DATASET RECORDS:

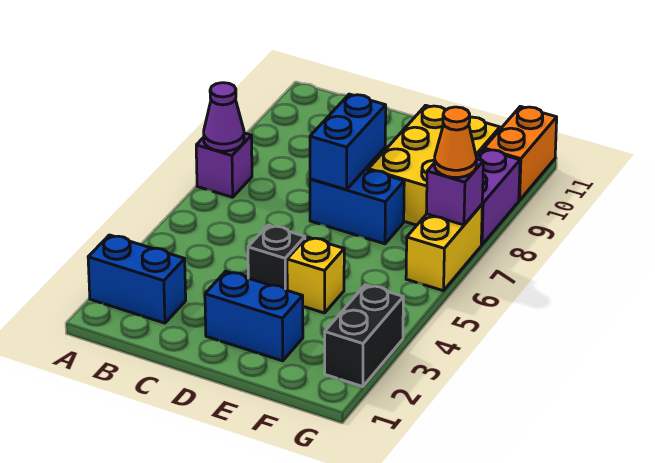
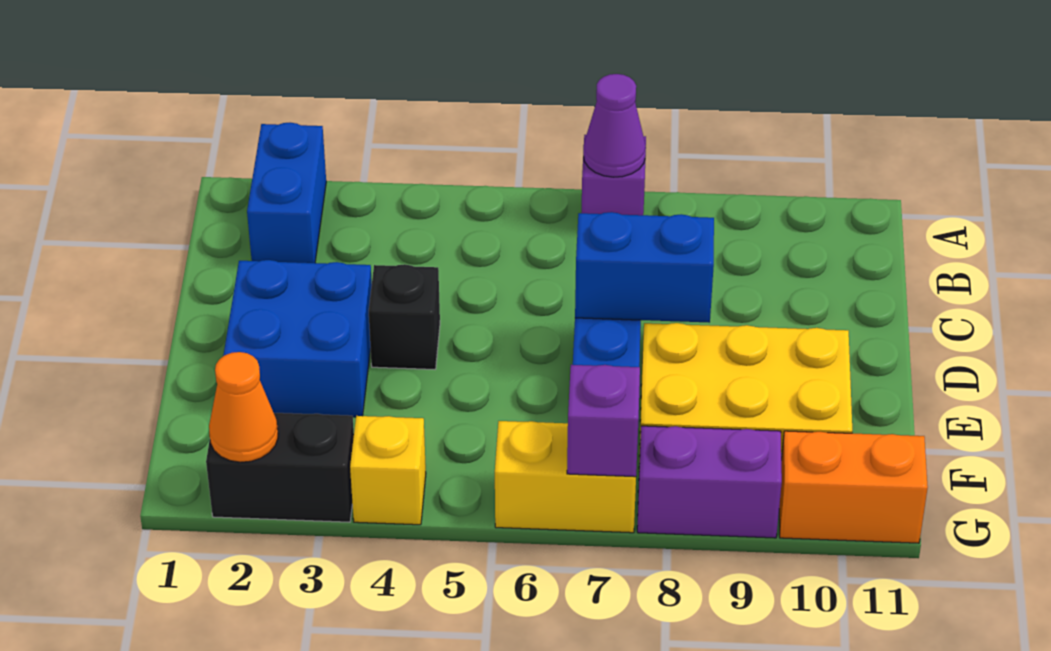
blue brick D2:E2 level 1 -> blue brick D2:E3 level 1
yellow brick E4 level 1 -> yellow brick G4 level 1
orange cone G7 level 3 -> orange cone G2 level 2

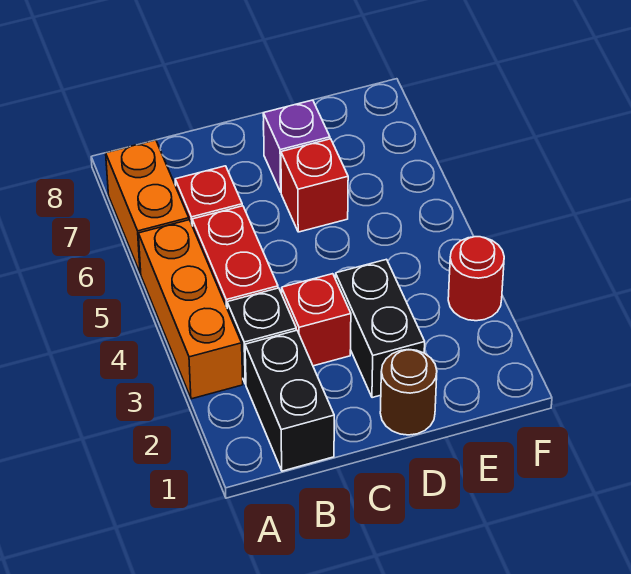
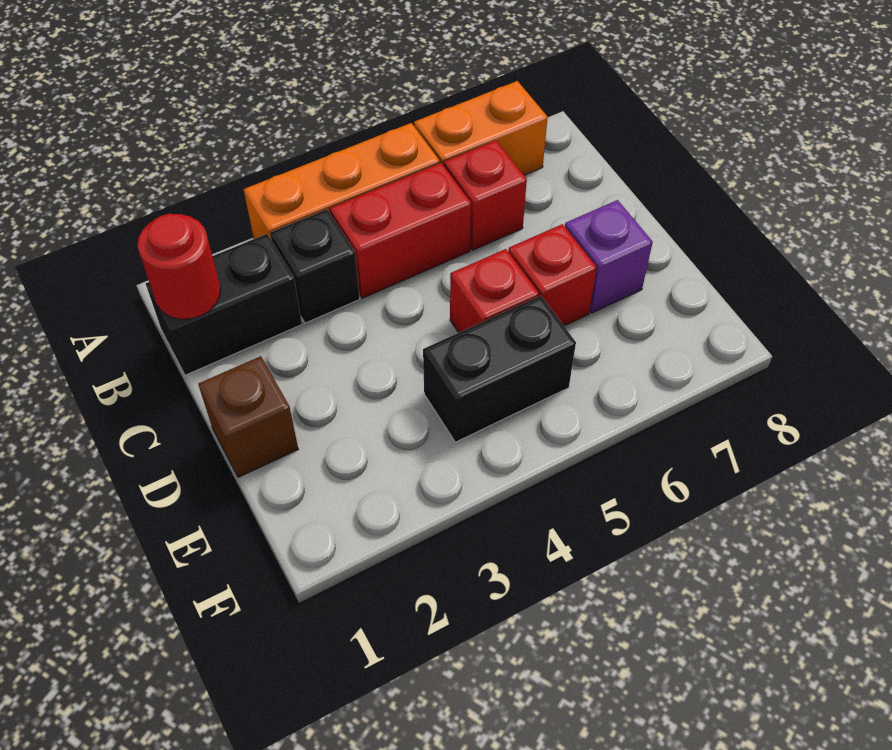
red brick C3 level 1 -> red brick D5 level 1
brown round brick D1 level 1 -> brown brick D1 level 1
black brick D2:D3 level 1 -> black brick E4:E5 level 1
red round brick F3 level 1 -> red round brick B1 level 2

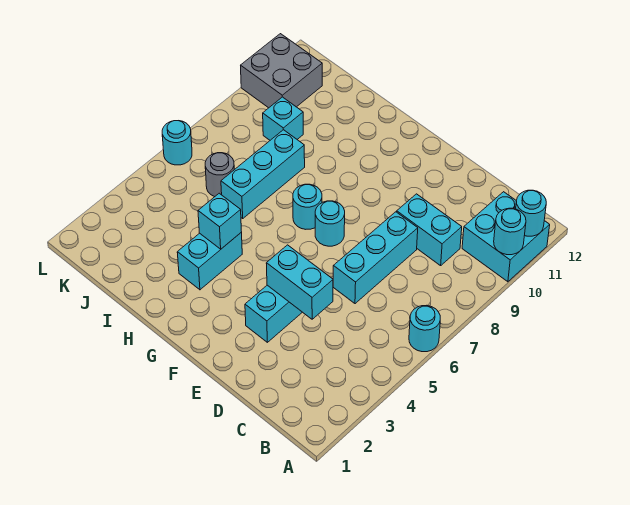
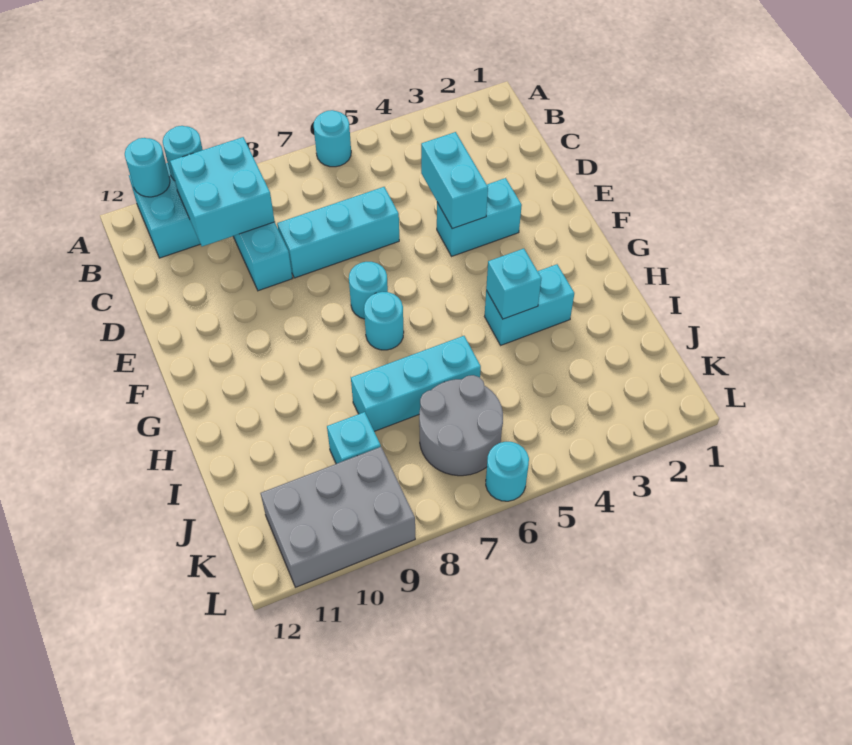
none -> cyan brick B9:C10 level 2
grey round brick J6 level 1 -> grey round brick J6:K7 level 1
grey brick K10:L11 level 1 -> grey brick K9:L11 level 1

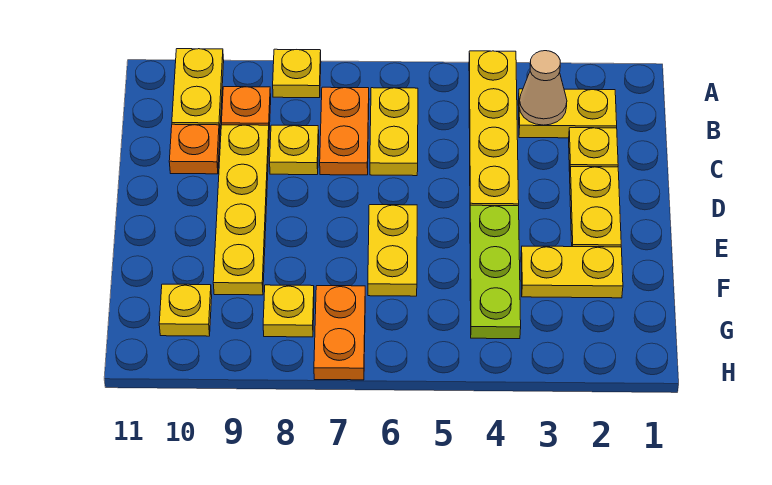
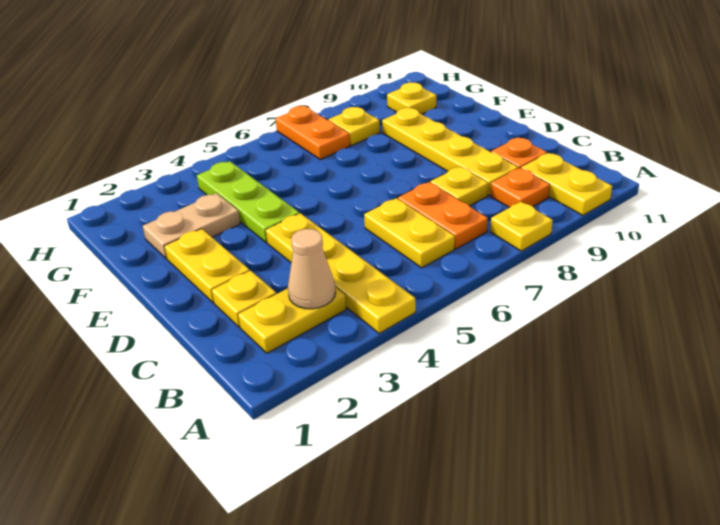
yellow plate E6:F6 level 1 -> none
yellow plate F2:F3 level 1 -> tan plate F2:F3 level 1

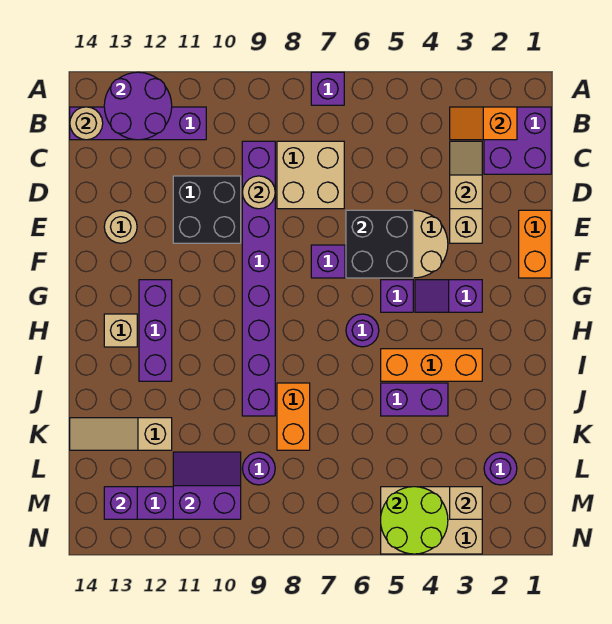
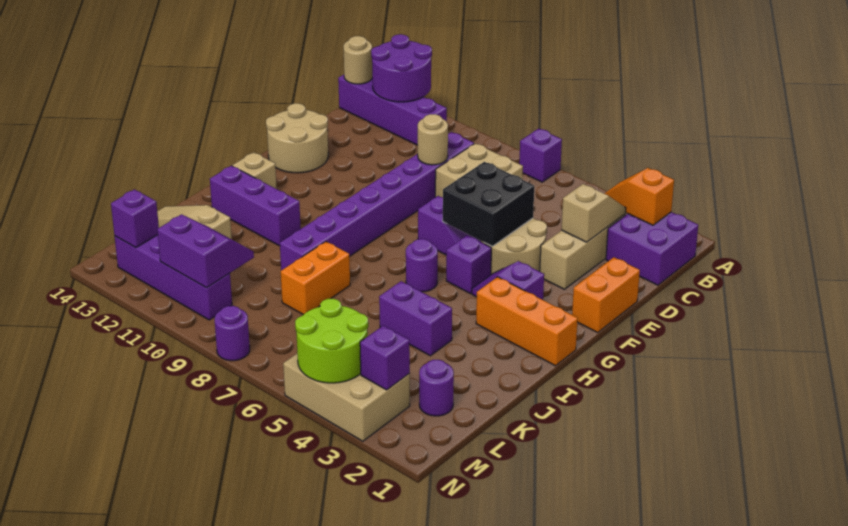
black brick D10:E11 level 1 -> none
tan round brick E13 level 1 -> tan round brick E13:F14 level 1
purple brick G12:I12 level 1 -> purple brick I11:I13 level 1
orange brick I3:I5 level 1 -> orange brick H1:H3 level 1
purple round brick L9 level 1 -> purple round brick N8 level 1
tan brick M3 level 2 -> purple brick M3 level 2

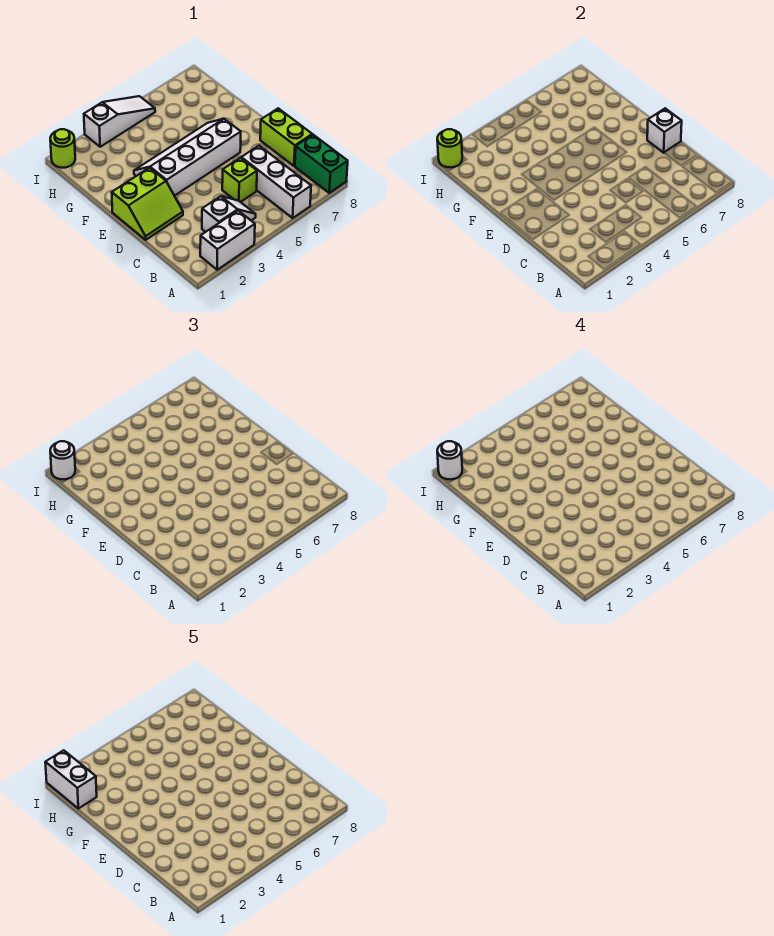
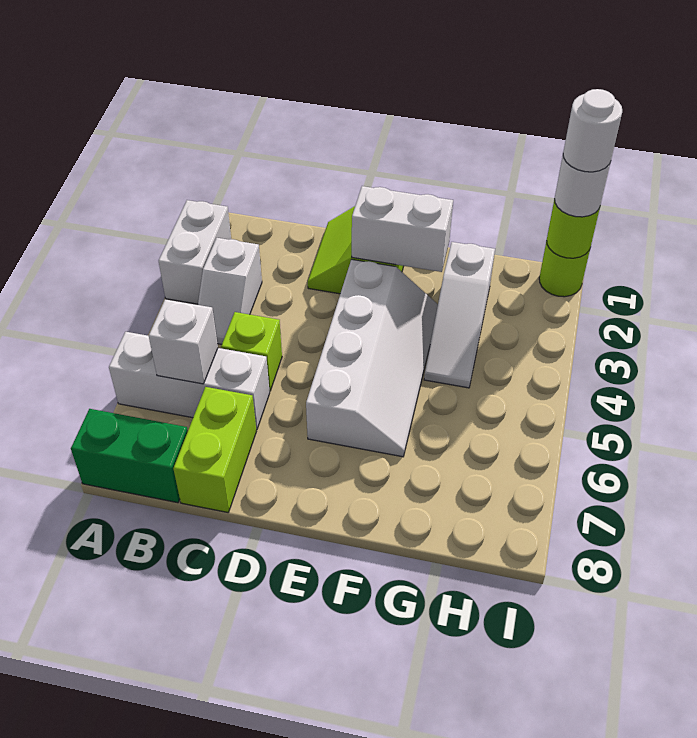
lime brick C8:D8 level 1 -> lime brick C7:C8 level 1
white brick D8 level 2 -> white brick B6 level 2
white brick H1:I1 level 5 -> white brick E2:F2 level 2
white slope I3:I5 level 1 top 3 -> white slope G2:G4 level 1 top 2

WORK ORDER: Restate every line of the listing exactly. Pictures are not part of the copy.

OUTPUT FOR THIS TASK:
blue brick D2:E2 level 1 -> blue brick D2:E3 level 1
yellow brick E4 level 1 -> yellow brick G4 level 1
orange cone G7 level 3 -> orange cone G2 level 2

red brick C3 level 1 -> red brick D5 level 1
brown round brick D1 level 1 -> brown brick D1 level 1
black brick D2:D3 level 1 -> black brick E4:E5 level 1
red round brick F3 level 1 -> red round brick B1 level 2

none -> cyan brick B9:C10 level 2
grey round brick J6 level 1 -> grey round brick J6:K7 level 1
grey brick K10:L11 level 1 -> grey brick K9:L11 level 1

yellow plate E6:F6 level 1 -> none
yellow plate F2:F3 level 1 -> tan plate F2:F3 level 1

black brick D10:E11 level 1 -> none
tan round brick E13 level 1 -> tan round brick E13:F14 level 1
purple brick G12:I12 level 1 -> purple brick I11:I13 level 1
orange brick I3:I5 level 1 -> orange brick H1:H3 level 1
purple round brick L9 level 1 -> purple round brick N8 level 1
tan brick M3 level 2 -> purple brick M3 level 2

lime brick C8:D8 level 1 -> lime brick C7:C8 level 1
white brick D8 level 2 -> white brick B6 level 2
white brick H1:I1 level 5 -> white brick E2:F2 level 2
white slope I3:I5 level 1 top 3 -> white slope G2:G4 level 1 top 2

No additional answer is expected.